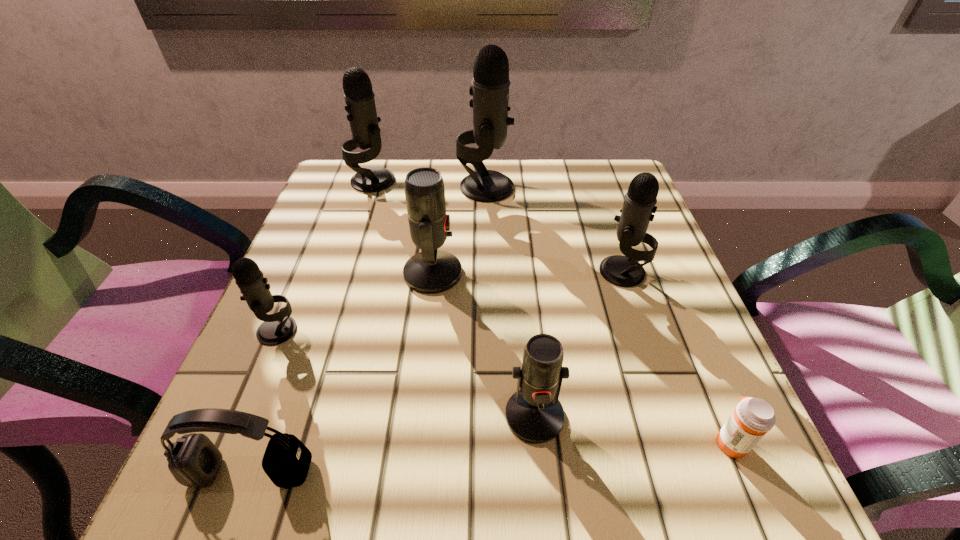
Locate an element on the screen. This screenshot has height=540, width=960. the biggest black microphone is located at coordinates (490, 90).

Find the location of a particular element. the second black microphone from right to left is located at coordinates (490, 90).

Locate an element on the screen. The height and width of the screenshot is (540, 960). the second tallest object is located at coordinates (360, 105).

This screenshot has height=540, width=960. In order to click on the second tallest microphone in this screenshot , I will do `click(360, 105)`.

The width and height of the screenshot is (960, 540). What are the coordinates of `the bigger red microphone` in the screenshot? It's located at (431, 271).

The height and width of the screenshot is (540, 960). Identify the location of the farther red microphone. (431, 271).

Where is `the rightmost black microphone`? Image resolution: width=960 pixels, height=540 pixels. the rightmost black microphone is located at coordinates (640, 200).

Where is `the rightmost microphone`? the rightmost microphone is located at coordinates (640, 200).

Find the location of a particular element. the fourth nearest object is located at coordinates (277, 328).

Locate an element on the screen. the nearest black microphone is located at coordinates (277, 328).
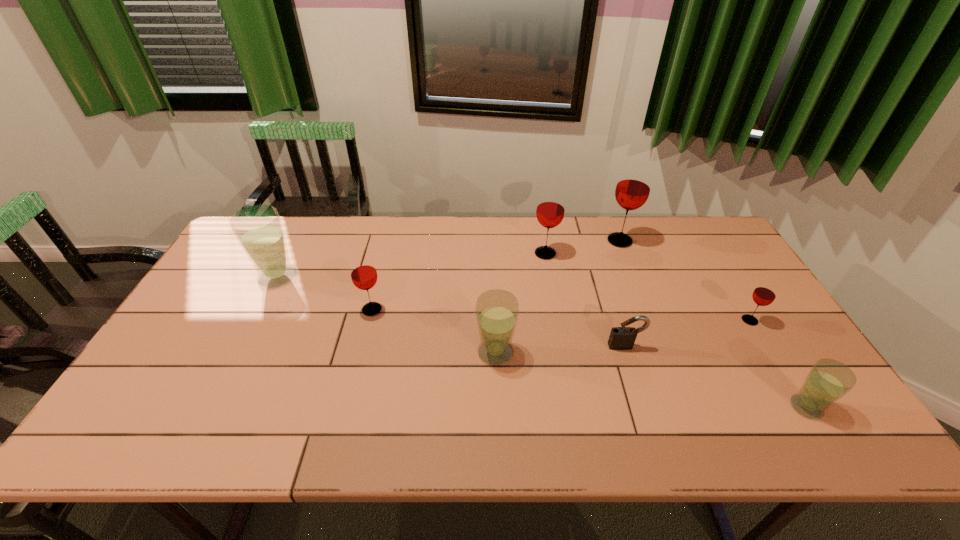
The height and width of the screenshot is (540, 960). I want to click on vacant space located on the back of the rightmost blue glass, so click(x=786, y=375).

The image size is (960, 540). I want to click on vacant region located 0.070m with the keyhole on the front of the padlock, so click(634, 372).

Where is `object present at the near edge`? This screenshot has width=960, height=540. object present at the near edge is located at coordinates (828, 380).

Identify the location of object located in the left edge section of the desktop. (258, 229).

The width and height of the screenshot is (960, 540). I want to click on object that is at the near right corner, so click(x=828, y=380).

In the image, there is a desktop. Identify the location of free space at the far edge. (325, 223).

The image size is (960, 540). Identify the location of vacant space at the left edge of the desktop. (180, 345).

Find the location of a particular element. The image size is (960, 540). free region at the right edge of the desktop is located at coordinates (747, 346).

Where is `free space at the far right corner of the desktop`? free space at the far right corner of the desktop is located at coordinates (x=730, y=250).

===

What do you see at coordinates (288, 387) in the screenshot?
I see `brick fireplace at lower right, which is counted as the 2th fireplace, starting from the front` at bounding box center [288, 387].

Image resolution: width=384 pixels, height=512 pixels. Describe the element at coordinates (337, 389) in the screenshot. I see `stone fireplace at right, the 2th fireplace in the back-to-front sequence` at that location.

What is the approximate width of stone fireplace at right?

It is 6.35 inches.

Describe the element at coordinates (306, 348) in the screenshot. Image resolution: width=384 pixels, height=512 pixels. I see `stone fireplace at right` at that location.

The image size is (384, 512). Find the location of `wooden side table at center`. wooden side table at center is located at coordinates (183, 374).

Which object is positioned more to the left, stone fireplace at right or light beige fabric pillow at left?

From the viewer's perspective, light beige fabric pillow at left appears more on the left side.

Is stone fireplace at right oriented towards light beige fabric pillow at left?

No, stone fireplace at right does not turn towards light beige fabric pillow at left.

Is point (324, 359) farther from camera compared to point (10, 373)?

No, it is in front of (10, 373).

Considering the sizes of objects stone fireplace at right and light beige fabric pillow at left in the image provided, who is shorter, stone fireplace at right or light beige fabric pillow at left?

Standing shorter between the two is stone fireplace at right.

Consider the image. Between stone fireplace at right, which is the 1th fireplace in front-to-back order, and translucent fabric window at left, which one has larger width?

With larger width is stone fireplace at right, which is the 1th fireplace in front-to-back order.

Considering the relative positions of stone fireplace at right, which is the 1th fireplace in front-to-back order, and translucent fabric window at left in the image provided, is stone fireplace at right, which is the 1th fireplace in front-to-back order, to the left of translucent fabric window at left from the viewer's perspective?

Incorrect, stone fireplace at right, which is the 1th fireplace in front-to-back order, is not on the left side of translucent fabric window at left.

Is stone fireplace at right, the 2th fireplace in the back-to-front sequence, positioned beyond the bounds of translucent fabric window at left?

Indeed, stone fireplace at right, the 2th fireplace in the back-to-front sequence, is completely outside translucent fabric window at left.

===

Write out, as a JSON list of strings with one string per line, the lines of the material from the line with "No, stone fireplace" up to and including the line with "No, it is in front of (10, 373).", leaving out blank lines.

[
  "No, stone fireplace at right does not turn towards light beige fabric pillow at left.",
  "Is point (324, 359) farther from camera compared to point (10, 373)?",
  "No, it is in front of (10, 373)."
]